● How to complete this task:
Once the pictures are set aside, print the records that follow exactly as written.

──────── Task inputs ────────

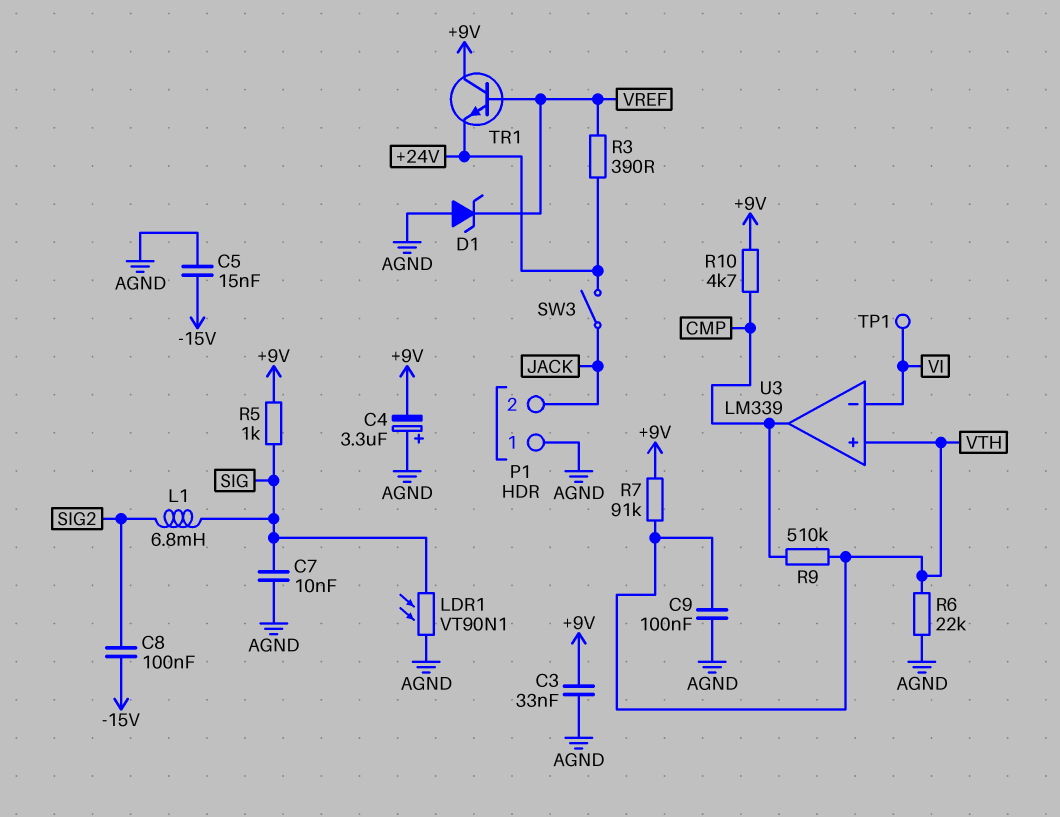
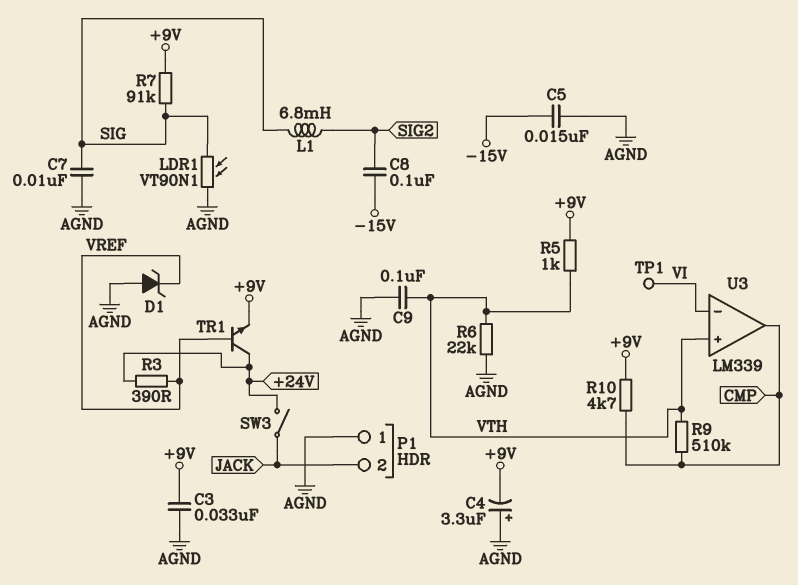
R5: 1k (+9V, SIG) -> 1k (+9V, VTH)
R7: 91k (+9V, VTH) -> 91k (+9V, SIG)
TR1: NPN (B VREF, C +9V, E +24V) -> NPN (B VREF, C +24V, E +9V)

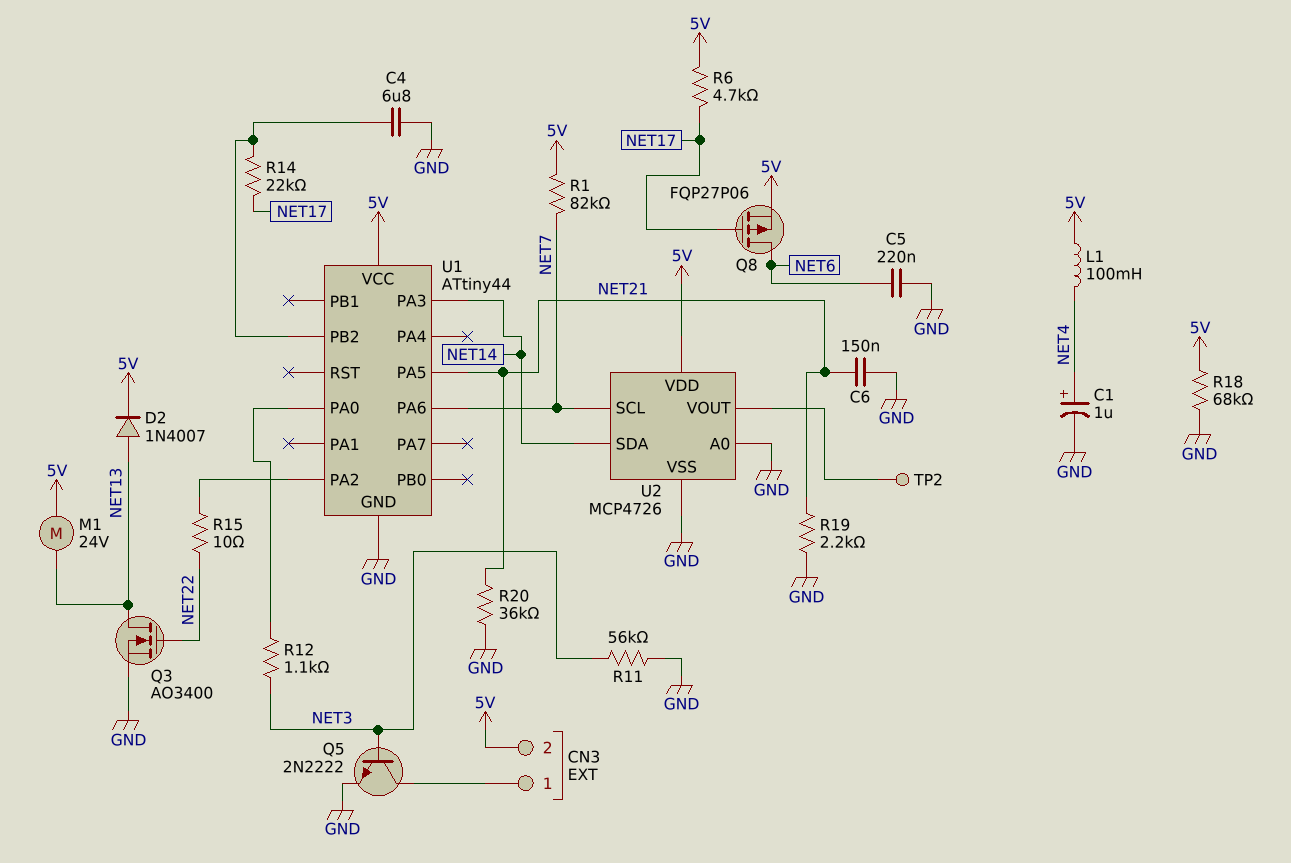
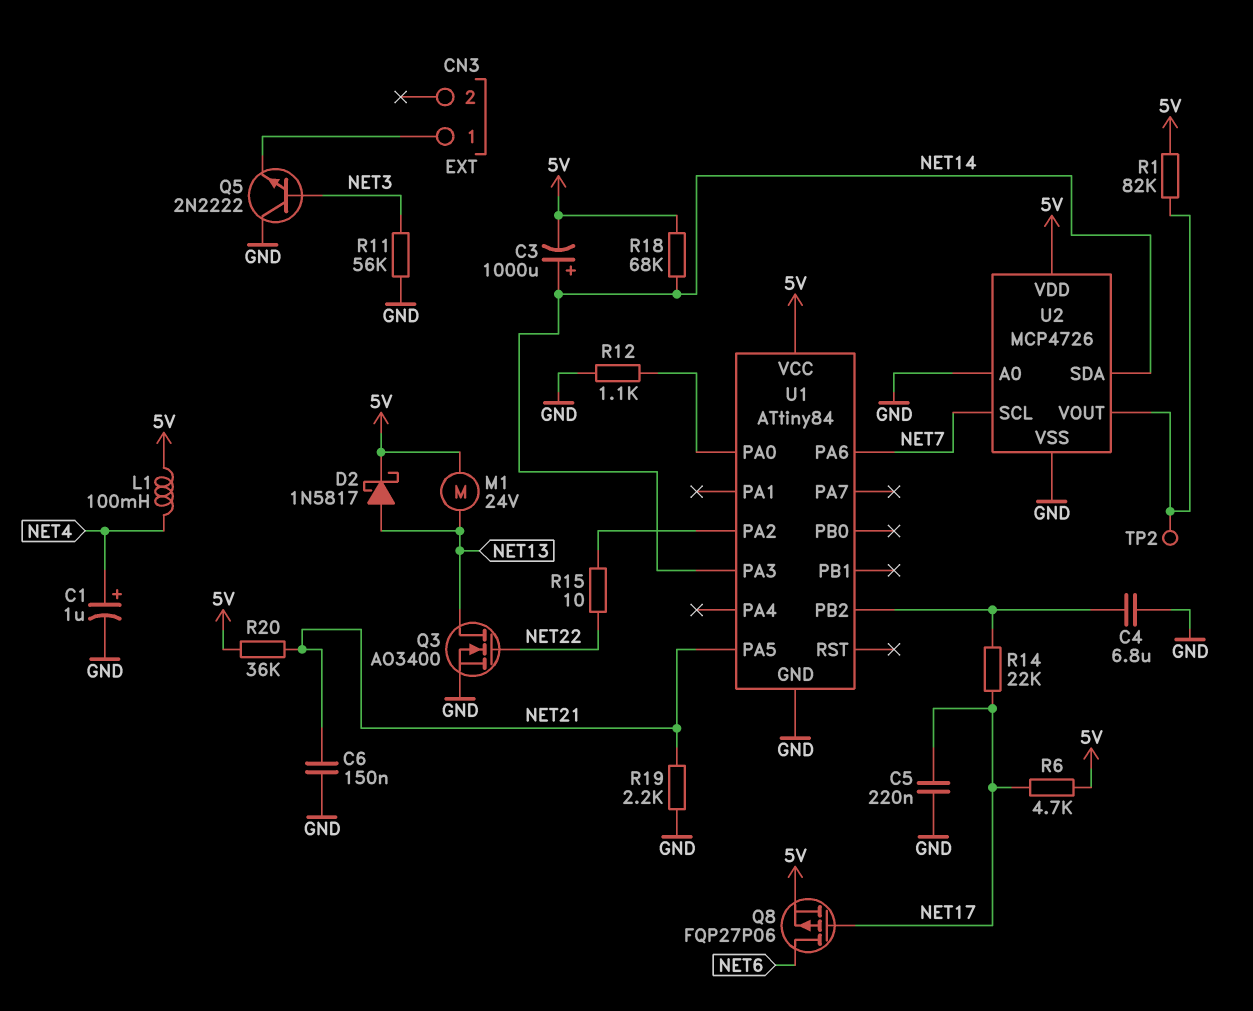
C3: none -> 1000uF (plus NET14, minus 5V)
C5: 220nF (GND, NET6) -> 220nF (GND, NET17)
CN3 pin 2: 5V -> none
D2: diode 1N4007 (A NET13, K 5V) -> schottky 1N5817 (A NET13, K 5V)
Q5: NPN 2N2222 (B NET3, C CN3/1, E GND) -> NPN 2N2222 (B NET3, C GND, E CN3/1)
R1: 82k (5V, NET7) -> 82k (5V, U2/VOUT)
R12: 1.1k (NET3, U1/PA0) -> 1.1k (GND, U1/PA0)
R18: 68k (5V, GND) -> 68k (5V, NET14)
R20: 36k (GND, NET21) -> 36k (5V, NET21)
U1: ATtiny44 -> ATtiny84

────────

● Expected output:
R5: 1k (+9V, SIG) -> 1k (+9V, VTH)
R7: 91k (+9V, VTH) -> 91k (+9V, SIG)
TR1: NPN (B VREF, C +9V, E +24V) -> NPN (B VREF, C +24V, E +9V)

C3: none -> 1000uF (plus NET14, minus 5V)
C5: 220nF (GND, NET6) -> 220nF (GND, NET17)
CN3 pin 2: 5V -> none
D2: diode 1N4007 (A NET13, K 5V) -> schottky 1N5817 (A NET13, K 5V)
Q5: NPN 2N2222 (B NET3, C CN3/1, E GND) -> NPN 2N2222 (B NET3, C GND, E CN3/1)
R1: 82k (5V, NET7) -> 82k (5V, U2/VOUT)
R12: 1.1k (NET3, U1/PA0) -> 1.1k (GND, U1/PA0)
R18: 68k (5V, GND) -> 68k (5V, NET14)
R20: 36k (GND, NET21) -> 36k (5V, NET21)
U1: ATtiny44 -> ATtiny84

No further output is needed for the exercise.